REQUIRED WORK – The reply must consist of one number: how many lines of the data include the word "down".

RECORDS FOR PROCESSING –
________________________

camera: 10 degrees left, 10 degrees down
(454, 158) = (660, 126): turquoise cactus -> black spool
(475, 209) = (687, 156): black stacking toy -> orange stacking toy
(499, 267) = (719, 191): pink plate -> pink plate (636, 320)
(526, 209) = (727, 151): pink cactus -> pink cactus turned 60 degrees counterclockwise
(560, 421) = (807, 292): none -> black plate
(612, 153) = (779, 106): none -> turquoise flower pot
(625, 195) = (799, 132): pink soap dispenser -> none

________________________

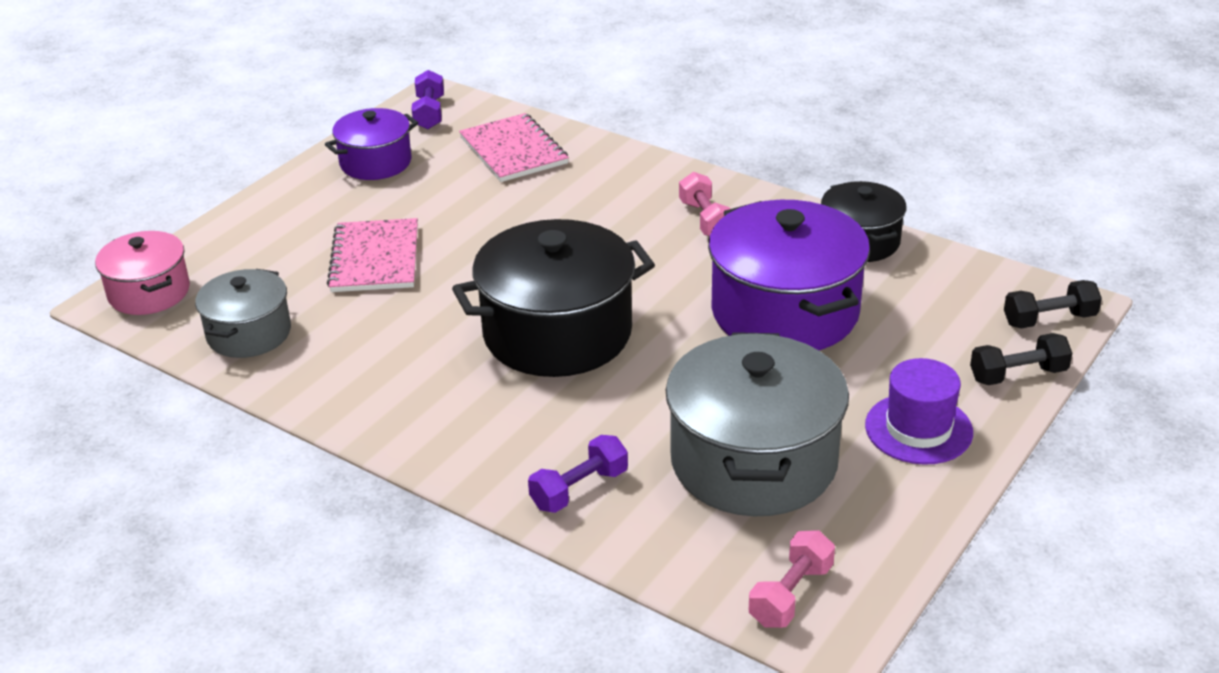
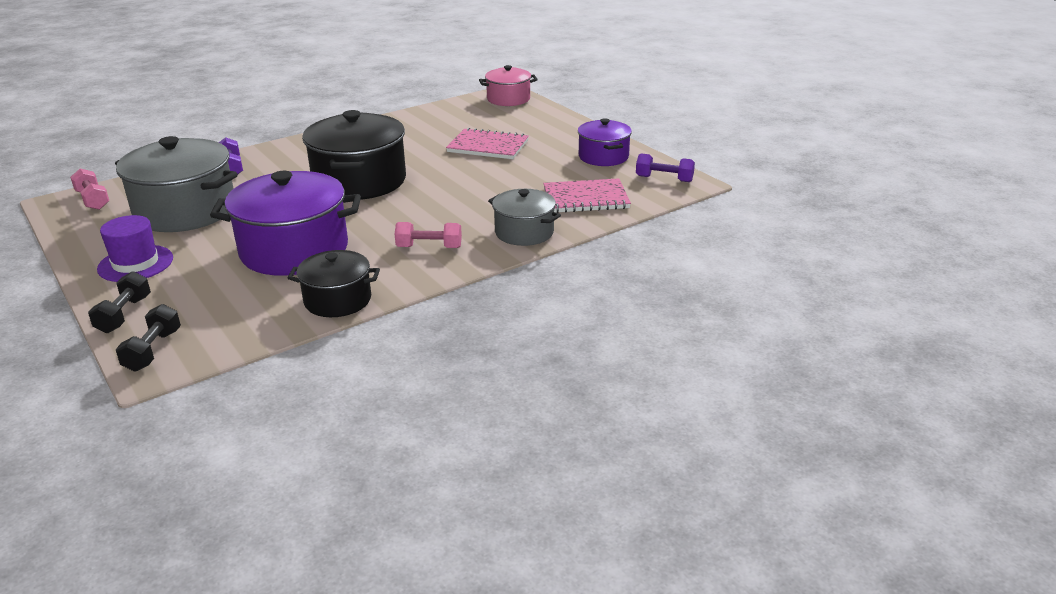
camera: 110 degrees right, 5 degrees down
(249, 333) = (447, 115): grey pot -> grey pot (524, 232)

________________________

EXERCISE RESULT – 2